Coordinate-based object records:
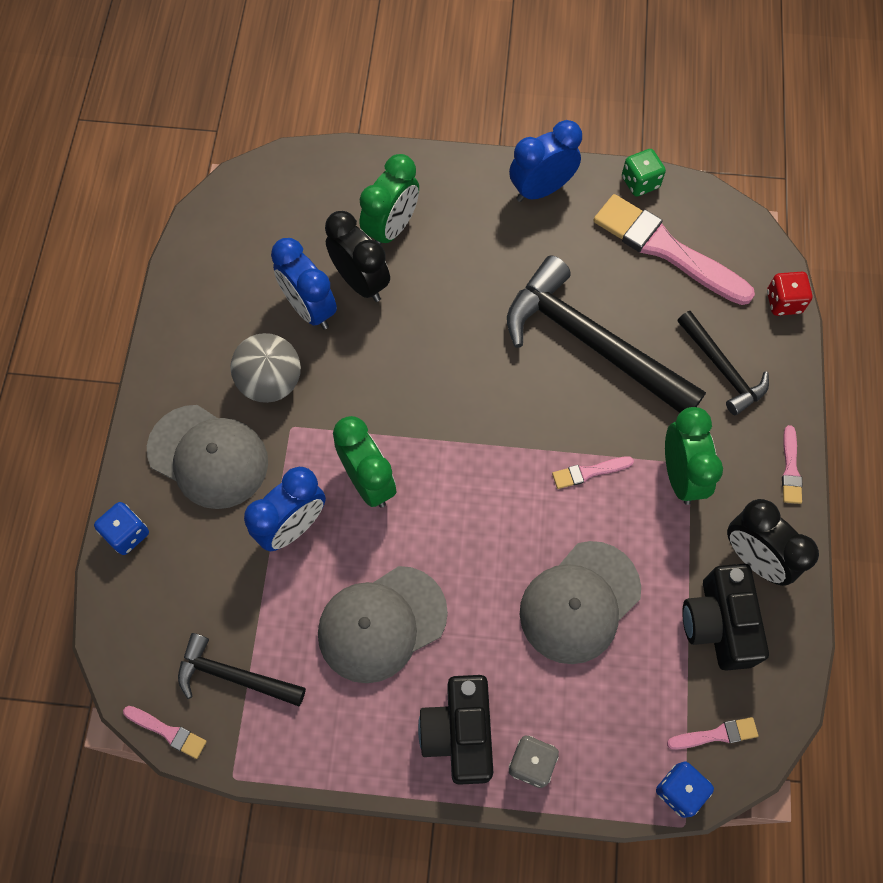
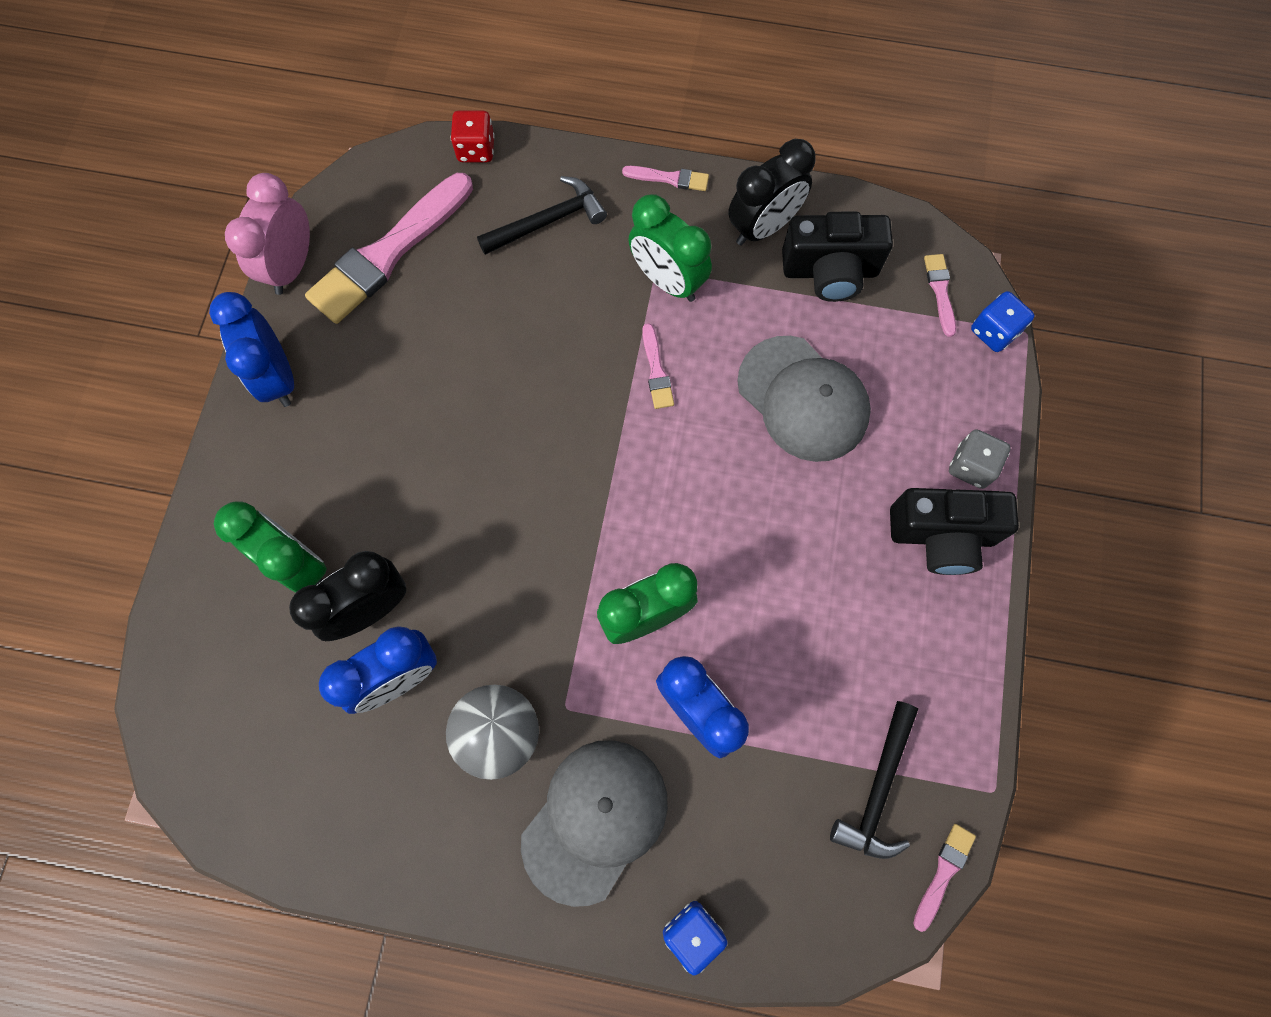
camera: 85 degrees left, 5 degrees up
(381, 624) = (820, 611): grey cap -> none
(591, 343) = (498, 348): black hammer -> none
(640, 182) = (292, 267): green dice -> pink clock
(680, 475) = (667, 281): green clock -> green clock turned 135 degrees counterclockwise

# TASK INSTRUCTIONS:
Retype the lines from the one containing "(640, 182) = (292, 267): green" to the last line above. Change nothing and include no others.

# ANSWER BOX:
(640, 182) = (292, 267): green dice -> pink clock
(680, 475) = (667, 281): green clock -> green clock turned 135 degrees counterclockwise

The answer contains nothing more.